Exercise data:
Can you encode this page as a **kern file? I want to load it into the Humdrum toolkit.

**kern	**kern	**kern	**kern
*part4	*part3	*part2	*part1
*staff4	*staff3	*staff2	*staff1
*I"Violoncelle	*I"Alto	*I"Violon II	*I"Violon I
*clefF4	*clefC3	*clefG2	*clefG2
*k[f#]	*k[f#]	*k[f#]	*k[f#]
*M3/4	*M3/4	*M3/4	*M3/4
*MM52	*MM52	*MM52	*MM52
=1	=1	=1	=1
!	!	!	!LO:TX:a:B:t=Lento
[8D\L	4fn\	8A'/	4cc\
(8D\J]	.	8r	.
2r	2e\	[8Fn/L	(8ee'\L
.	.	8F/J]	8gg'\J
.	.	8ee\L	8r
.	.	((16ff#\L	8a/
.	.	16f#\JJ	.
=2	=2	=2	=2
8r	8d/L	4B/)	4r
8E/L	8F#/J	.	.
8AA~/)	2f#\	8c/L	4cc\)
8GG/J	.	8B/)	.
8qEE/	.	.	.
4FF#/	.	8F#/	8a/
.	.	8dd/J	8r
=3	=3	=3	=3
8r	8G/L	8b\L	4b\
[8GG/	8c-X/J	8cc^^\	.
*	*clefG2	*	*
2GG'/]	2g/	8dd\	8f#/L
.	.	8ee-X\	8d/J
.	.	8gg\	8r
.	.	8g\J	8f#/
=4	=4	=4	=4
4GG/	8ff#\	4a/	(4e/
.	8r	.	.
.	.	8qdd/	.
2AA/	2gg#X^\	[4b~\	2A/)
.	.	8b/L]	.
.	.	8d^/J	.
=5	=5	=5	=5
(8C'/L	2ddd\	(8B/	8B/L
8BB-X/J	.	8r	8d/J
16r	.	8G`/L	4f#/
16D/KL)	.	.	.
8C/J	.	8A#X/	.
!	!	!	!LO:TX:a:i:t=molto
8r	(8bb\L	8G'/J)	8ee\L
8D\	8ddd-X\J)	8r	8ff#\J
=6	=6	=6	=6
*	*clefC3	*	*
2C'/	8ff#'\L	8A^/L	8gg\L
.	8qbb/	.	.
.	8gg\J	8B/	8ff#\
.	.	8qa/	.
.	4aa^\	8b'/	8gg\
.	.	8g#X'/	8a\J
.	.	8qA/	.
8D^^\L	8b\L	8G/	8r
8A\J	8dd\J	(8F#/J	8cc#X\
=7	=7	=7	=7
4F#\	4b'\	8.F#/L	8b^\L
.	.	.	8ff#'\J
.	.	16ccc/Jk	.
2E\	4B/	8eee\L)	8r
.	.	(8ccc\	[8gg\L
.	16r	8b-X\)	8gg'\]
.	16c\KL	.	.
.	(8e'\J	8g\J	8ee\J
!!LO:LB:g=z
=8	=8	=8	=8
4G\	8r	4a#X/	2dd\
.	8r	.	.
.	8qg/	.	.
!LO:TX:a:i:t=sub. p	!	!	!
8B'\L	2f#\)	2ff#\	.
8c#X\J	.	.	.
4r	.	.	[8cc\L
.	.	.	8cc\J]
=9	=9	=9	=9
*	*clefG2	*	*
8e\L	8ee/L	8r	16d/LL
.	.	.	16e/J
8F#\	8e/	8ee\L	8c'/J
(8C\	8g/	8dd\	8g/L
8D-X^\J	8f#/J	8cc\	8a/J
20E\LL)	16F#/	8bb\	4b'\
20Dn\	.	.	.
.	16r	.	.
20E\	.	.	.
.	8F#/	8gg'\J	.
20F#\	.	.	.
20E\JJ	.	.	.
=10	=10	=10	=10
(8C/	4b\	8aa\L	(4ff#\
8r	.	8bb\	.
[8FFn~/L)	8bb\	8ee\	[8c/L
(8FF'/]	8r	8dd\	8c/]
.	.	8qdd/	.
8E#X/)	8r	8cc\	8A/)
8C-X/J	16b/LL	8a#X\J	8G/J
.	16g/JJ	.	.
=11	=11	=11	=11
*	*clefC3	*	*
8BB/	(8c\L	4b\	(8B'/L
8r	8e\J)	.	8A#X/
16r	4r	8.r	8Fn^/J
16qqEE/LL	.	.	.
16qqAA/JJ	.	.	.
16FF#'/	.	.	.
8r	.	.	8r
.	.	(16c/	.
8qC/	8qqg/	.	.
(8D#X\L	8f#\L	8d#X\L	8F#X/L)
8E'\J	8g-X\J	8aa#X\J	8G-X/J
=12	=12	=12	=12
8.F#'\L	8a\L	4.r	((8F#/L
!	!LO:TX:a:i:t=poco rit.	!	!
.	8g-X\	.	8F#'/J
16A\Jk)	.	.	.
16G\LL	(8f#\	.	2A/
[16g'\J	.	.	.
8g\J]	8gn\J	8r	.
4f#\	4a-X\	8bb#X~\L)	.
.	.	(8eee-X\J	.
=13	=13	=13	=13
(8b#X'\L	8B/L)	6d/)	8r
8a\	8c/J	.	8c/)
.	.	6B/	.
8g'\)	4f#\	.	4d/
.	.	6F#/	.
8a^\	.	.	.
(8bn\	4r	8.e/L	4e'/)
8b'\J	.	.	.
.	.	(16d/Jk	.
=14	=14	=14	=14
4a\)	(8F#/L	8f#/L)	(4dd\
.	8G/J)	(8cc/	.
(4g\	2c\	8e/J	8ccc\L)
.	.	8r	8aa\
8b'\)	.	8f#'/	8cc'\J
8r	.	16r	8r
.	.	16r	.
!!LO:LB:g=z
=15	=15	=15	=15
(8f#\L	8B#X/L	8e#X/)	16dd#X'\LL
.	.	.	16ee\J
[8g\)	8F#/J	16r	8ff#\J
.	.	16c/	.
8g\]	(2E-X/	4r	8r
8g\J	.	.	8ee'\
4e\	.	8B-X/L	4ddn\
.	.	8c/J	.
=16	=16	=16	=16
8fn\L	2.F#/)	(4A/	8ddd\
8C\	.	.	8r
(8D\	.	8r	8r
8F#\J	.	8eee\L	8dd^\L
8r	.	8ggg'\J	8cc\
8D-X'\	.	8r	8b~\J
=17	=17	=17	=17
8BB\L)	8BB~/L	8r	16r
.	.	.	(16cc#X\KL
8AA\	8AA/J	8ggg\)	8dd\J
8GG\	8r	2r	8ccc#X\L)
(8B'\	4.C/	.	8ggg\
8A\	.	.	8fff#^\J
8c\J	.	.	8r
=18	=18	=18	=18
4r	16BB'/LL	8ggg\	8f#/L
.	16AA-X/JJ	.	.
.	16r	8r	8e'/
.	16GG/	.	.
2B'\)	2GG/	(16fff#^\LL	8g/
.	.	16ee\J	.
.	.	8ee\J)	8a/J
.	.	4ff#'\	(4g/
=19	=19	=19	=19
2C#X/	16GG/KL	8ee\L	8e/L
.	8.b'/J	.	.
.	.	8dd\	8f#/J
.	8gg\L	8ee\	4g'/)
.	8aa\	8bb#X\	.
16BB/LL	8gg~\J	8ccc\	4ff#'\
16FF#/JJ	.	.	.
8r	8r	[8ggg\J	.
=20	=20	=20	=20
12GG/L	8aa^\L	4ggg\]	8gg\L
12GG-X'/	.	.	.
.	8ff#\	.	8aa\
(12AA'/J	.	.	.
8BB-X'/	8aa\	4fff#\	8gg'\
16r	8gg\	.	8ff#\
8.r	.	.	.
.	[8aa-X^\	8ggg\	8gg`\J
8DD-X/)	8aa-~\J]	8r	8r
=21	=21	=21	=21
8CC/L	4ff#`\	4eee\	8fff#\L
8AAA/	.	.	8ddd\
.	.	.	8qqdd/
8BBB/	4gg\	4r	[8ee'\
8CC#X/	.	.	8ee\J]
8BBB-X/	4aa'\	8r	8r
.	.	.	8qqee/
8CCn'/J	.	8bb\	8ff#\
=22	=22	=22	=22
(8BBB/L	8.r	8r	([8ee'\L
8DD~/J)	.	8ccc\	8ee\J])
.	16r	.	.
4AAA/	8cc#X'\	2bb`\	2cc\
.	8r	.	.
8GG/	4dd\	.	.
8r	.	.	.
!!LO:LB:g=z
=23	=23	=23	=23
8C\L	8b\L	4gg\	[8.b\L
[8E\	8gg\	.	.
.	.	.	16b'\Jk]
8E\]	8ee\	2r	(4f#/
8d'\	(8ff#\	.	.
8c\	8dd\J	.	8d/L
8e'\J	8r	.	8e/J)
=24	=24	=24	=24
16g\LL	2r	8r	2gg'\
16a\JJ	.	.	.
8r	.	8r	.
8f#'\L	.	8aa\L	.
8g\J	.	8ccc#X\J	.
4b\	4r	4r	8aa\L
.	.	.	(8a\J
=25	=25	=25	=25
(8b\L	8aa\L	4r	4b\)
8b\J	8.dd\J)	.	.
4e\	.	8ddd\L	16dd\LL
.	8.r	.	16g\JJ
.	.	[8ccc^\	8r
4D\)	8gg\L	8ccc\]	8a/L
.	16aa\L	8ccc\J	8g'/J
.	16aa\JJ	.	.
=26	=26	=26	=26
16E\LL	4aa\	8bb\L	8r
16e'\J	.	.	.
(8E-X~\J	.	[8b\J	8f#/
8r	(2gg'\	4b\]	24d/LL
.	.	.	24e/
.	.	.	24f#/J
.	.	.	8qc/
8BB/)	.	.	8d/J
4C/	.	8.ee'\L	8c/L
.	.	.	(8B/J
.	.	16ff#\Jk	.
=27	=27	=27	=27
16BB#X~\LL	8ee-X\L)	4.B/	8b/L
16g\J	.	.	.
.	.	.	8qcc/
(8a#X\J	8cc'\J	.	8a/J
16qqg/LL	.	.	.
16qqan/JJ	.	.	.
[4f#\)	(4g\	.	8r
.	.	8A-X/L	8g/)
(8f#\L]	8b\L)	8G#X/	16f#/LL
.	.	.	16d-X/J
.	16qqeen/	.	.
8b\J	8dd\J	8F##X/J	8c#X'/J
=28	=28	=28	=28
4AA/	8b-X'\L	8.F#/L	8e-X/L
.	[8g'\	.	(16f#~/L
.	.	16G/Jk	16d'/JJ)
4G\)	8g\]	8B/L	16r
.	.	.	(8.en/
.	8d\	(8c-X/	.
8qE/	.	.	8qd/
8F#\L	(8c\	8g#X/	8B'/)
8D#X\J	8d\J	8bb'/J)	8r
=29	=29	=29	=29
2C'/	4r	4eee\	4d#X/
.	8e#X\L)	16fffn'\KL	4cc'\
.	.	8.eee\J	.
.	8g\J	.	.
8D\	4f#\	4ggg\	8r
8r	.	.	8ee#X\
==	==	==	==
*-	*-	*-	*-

The request: Pull out every line in the listing above that contains the string "kern".

Correct answer:
Can you encode this page as a **kern file? I want to load it into the Humdrum toolkit.
**kern	**kern	**kern	**kern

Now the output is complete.